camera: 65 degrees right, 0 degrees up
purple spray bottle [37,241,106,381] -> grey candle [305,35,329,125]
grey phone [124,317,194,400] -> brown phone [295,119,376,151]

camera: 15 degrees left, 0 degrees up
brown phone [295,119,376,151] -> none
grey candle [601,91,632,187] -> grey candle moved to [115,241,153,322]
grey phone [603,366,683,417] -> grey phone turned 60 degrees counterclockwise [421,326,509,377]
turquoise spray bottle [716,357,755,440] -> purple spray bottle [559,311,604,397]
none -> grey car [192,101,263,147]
---
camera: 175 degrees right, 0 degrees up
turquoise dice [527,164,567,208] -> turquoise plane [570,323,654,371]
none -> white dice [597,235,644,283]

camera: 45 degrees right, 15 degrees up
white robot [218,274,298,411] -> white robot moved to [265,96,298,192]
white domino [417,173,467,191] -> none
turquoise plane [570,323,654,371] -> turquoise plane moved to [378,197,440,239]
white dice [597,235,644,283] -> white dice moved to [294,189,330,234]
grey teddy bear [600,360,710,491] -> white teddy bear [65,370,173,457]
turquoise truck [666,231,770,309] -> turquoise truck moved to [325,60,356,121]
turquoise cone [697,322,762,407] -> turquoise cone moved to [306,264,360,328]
* * *
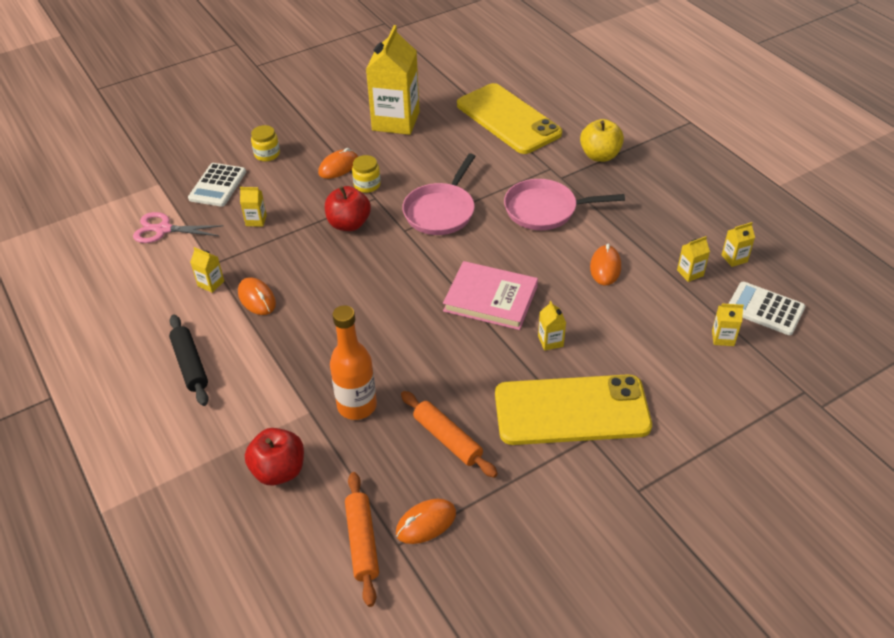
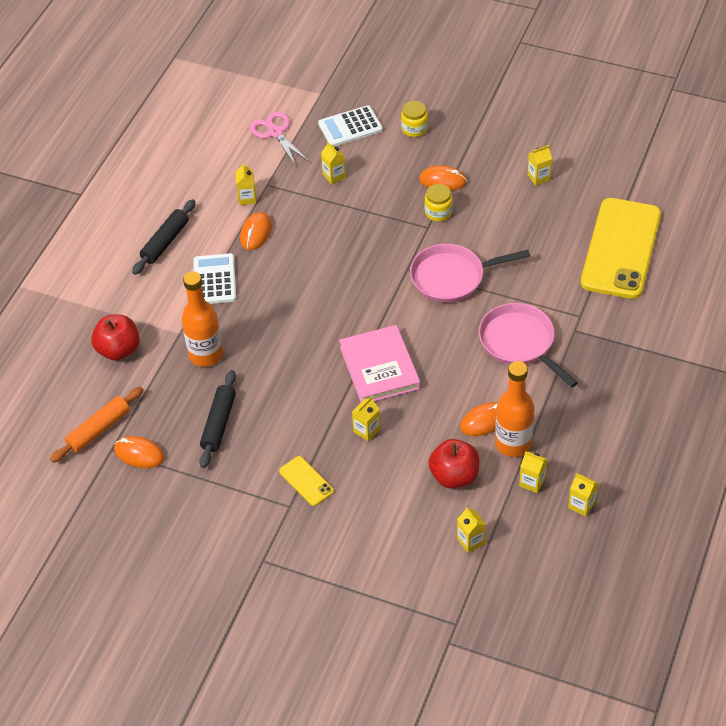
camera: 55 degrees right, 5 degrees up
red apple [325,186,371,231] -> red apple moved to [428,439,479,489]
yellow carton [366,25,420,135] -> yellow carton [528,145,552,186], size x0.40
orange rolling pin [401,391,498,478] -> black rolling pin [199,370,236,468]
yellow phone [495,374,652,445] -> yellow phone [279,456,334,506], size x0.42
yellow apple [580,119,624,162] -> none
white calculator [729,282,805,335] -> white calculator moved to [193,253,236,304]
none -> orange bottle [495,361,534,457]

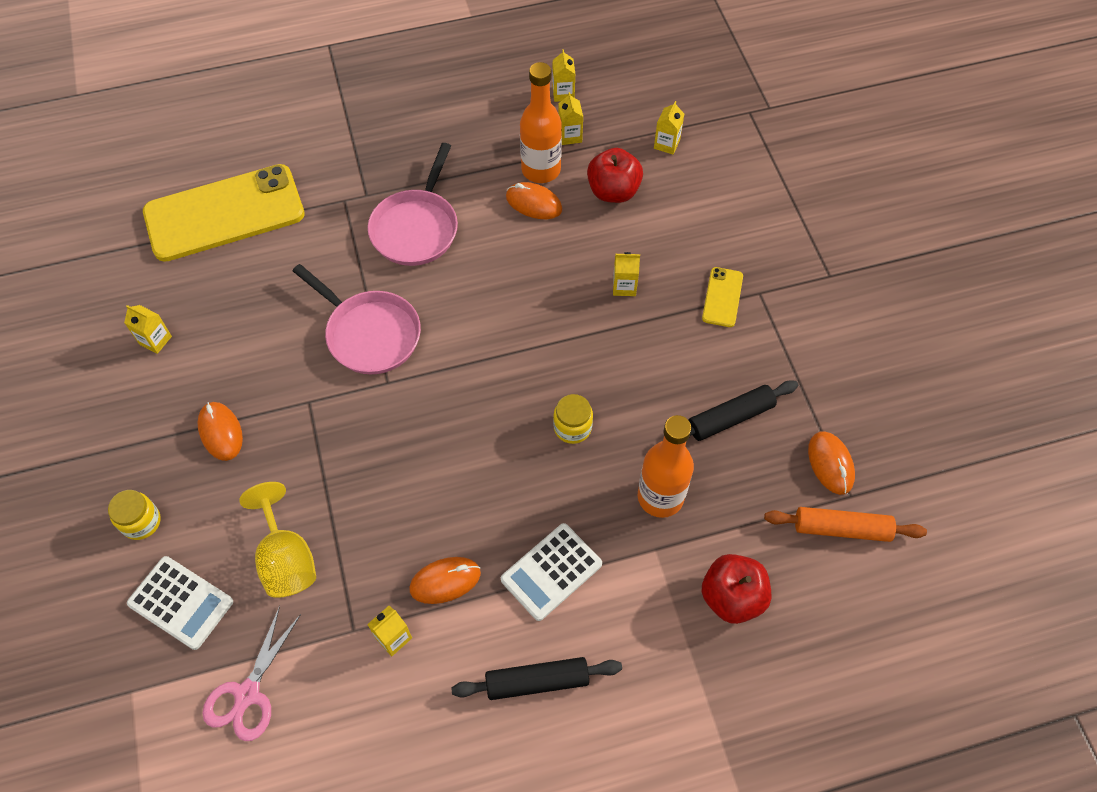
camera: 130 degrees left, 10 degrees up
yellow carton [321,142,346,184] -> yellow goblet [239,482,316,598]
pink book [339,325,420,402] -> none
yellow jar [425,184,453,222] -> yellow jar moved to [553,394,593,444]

**TASK DESCRIPTION:** Reproduce, word for word and in full, only the lines above that start at the line with "camera: 65 degrees right, 0 degrees up" and run through the line with "none -> grey car [192,101,263,147]", both ends included.

**REPLY TO THE TASK:**
camera: 65 degrees right, 0 degrees up
purple spray bottle [37,241,106,381] -> grey candle [305,35,329,125]
grey phone [124,317,194,400] -> brown phone [295,119,376,151]

camera: 15 degrees left, 0 degrees up
brown phone [295,119,376,151] -> none
grey candle [601,91,632,187] -> grey candle moved to [115,241,153,322]
grey phone [603,366,683,417] -> grey phone turned 60 degrees counterclockwise [421,326,509,377]
turquoise spray bottle [716,357,755,440] -> purple spray bottle [559,311,604,397]
none -> grey car [192,101,263,147]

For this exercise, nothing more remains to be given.